[Dataset records]
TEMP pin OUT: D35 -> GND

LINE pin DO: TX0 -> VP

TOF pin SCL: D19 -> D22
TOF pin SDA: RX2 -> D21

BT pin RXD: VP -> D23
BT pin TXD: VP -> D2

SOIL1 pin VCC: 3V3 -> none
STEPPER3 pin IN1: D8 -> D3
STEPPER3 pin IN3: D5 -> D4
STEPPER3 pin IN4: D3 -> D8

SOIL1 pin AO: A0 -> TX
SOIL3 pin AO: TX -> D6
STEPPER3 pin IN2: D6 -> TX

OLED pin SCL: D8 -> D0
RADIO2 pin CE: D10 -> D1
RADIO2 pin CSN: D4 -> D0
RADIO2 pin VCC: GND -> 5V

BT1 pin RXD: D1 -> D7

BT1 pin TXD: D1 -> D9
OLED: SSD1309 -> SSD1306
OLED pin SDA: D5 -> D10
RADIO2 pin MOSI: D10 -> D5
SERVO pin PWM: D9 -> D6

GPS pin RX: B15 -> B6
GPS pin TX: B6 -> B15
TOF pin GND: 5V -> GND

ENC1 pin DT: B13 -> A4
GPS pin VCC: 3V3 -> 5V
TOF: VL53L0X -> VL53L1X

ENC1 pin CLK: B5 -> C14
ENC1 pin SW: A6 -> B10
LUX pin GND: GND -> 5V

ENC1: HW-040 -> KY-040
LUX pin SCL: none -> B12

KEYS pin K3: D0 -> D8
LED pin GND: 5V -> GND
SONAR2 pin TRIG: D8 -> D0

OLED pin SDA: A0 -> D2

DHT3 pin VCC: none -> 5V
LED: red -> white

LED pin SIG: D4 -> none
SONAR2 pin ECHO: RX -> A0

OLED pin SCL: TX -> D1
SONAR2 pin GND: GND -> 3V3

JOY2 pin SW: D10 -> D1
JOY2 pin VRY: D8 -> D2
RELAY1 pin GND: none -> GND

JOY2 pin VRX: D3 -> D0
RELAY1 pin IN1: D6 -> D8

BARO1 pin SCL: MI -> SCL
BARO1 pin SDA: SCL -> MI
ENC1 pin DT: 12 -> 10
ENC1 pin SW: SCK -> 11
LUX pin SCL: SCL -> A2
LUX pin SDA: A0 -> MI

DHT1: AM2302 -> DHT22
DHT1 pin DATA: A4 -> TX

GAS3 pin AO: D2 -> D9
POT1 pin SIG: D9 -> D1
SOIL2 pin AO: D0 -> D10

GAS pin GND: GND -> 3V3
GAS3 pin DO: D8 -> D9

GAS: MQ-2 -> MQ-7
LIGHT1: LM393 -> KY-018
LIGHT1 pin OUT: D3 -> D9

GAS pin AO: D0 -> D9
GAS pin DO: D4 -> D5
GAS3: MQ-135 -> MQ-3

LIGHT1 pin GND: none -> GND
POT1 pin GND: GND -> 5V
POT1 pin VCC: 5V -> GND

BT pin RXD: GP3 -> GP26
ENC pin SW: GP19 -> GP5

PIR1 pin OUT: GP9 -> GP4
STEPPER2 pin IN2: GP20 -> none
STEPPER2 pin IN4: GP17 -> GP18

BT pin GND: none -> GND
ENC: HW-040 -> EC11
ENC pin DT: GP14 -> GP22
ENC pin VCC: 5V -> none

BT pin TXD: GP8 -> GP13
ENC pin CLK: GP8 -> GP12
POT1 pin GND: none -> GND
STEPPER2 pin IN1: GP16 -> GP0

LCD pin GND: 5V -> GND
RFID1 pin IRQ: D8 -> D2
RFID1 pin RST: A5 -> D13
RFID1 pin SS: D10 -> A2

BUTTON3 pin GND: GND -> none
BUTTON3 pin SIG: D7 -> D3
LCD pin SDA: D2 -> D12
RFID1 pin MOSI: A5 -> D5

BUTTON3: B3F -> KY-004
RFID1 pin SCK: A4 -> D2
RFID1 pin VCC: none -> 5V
[/Dataset records]
* Instructions for the task
Using the entries shown above, reproduce verbatim the lines from the line bearing "RELAY1 pin IN1: D6 -> D8" to the line bearing "BT pin RXD: GP3 -> GP26", inclusive.

* Solution to this problem
RELAY1 pin IN1: D6 -> D8

BARO1 pin SCL: MI -> SCL
BARO1 pin SDA: SCL -> MI
ENC1 pin DT: 12 -> 10
ENC1 pin SW: SCK -> 11
LUX pin SCL: SCL -> A2
LUX pin SDA: A0 -> MI

DHT1: AM2302 -> DHT22
DHT1 pin DATA: A4 -> TX

GAS3 pin AO: D2 -> D9
POT1 pin SIG: D9 -> D1
SOIL2 pin AO: D0 -> D10

GAS pin GND: GND -> 3V3
GAS3 pin DO: D8 -> D9

GAS: MQ-2 -> MQ-7
LIGHT1: LM393 -> KY-018
LIGHT1 pin OUT: D3 -> D9

GAS pin AO: D0 -> D9
GAS pin DO: D4 -> D5
GAS3: MQ-135 -> MQ-3

LIGHT1 pin GND: none -> GND
POT1 pin GND: GND -> 5V
POT1 pin VCC: 5V -> GND

BT pin RXD: GP3 -> GP26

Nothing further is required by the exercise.